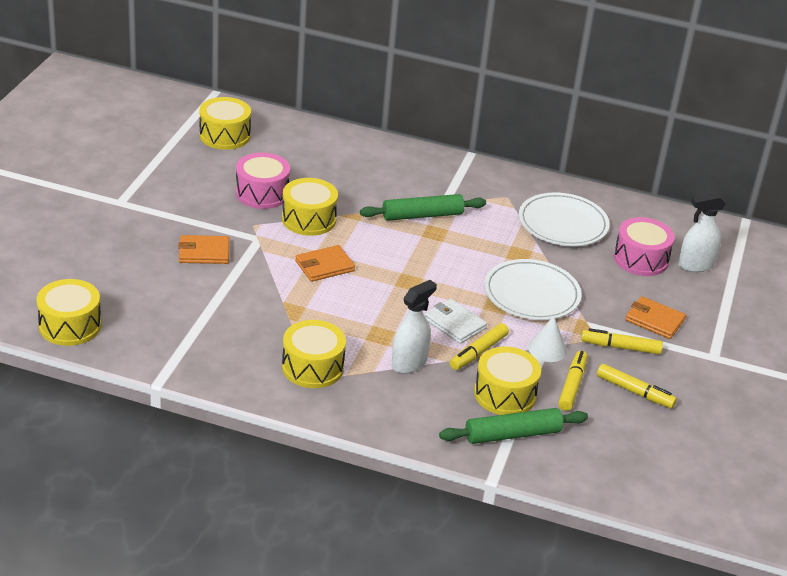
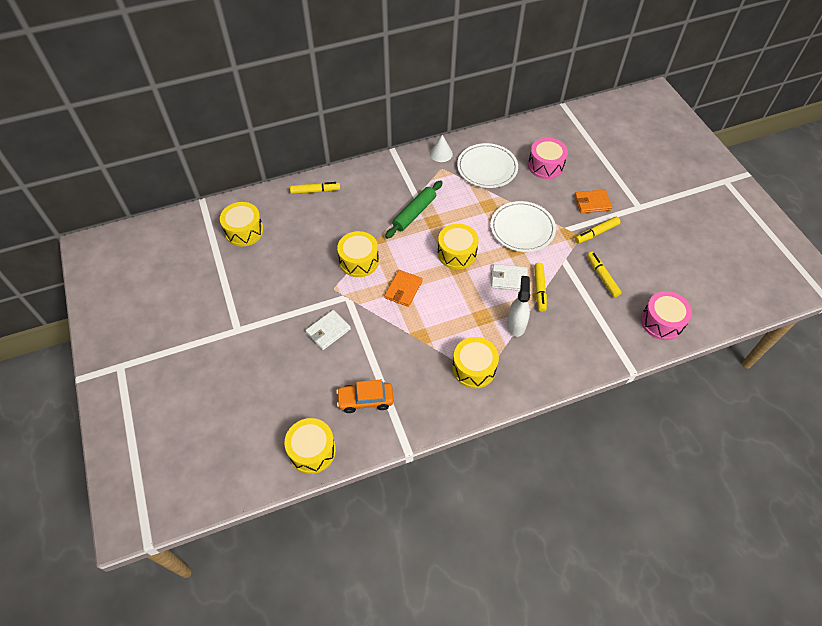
camera: 35 degrees left, 20 degrees up
(169, 322) = (365, 400): none -> orange car
(204, 252) = (328, 331): orange wallet -> white wallet
(262, 193) = (313, 260): pink drum -> pink drum (662, 322)
(505, 394) = (580, 308): yellow drum -> yellow drum (457, 253)
(512, 434) = (610, 332): green rolling pin -> none
(547, 349) = (567, 261): white cone -> white cone (441, 153)
(634, 391) = (631, 258): yellow marker -> yellow marker (315, 191)
(695, 265) = (572, 151): white spray bottle -> none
· · ·
▶ [Your assignment] Every line holding the word "drum" should be copied out of the records above.

▶ [Task result]
(262, 193) = (313, 260): pink drum -> pink drum (662, 322)
(505, 394) = (580, 308): yellow drum -> yellow drum (457, 253)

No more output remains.